━━ EXCERPTED RECORDS ━━

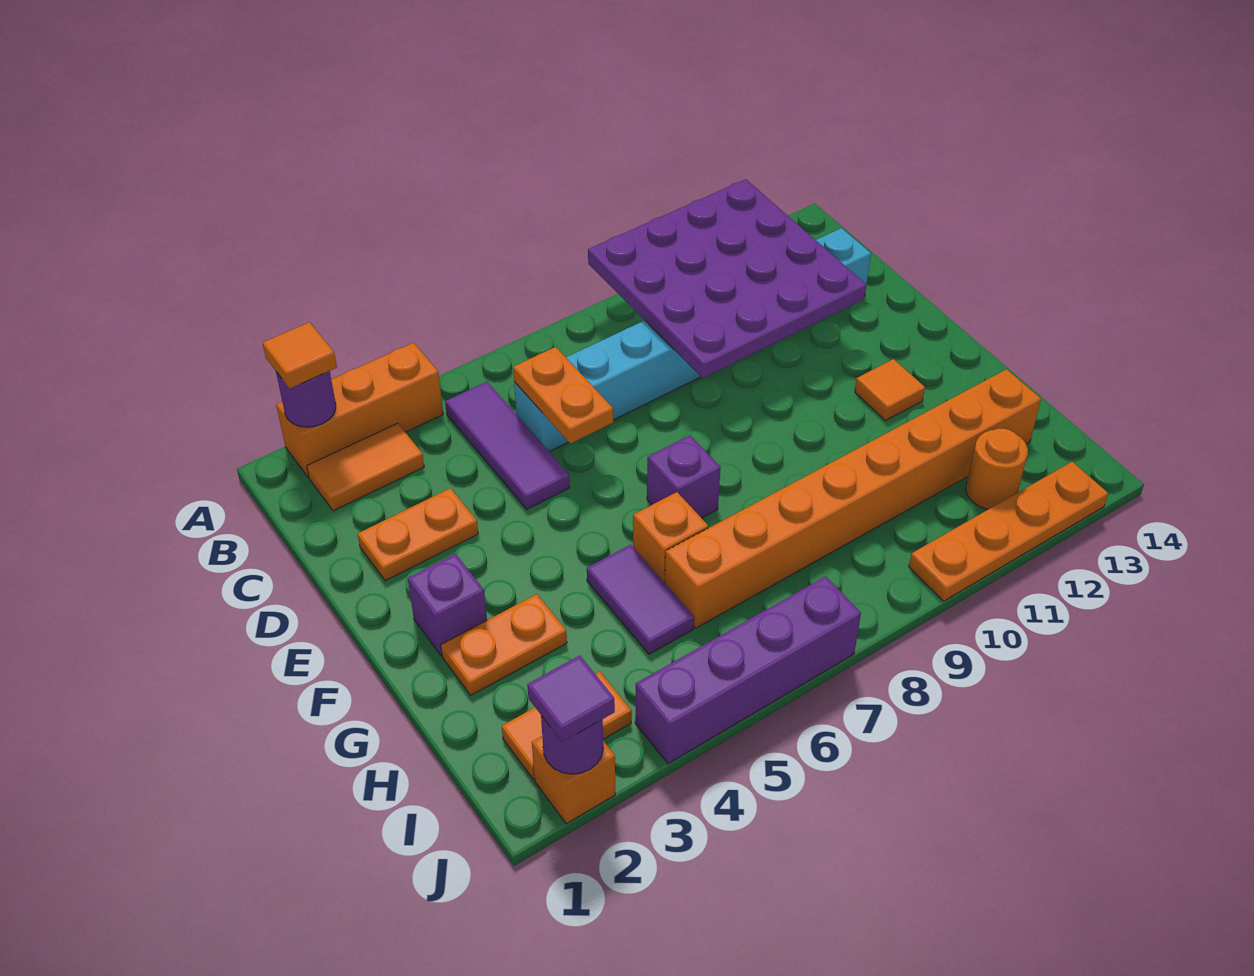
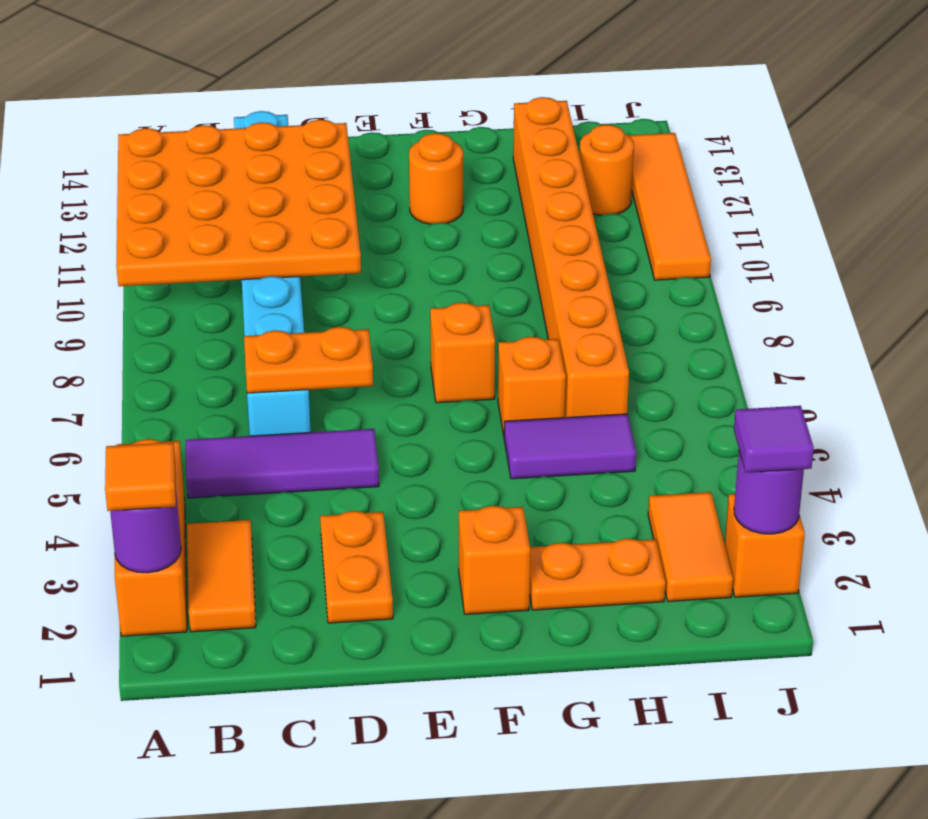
purple plate A9:D12 level 2 -> orange plate A9:D12 level 2
purple brick F2 level 1 -> orange brick F2 level 1
purple brick F7 level 1 -> orange brick F7 level 1
orange tile F12 level 1 -> orange round brick F12 level 1
orange plate G2:G3 level 1 -> orange plate G2:H2 level 1
purple brick J4:J7 level 1 -> none
orange plate J10:J13 level 1 -> orange tile J10:J13 level 1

━━━

INSTRUCTIONS TO FOLLOW | At the line containing "orange plate G2:G3", start copying. Continue exactly through the final line of the entries above and stop there.

ANSWER SECTION |
orange plate G2:G3 level 1 -> orange plate G2:H2 level 1
purple brick J4:J7 level 1 -> none
orange plate J10:J13 level 1 -> orange tile J10:J13 level 1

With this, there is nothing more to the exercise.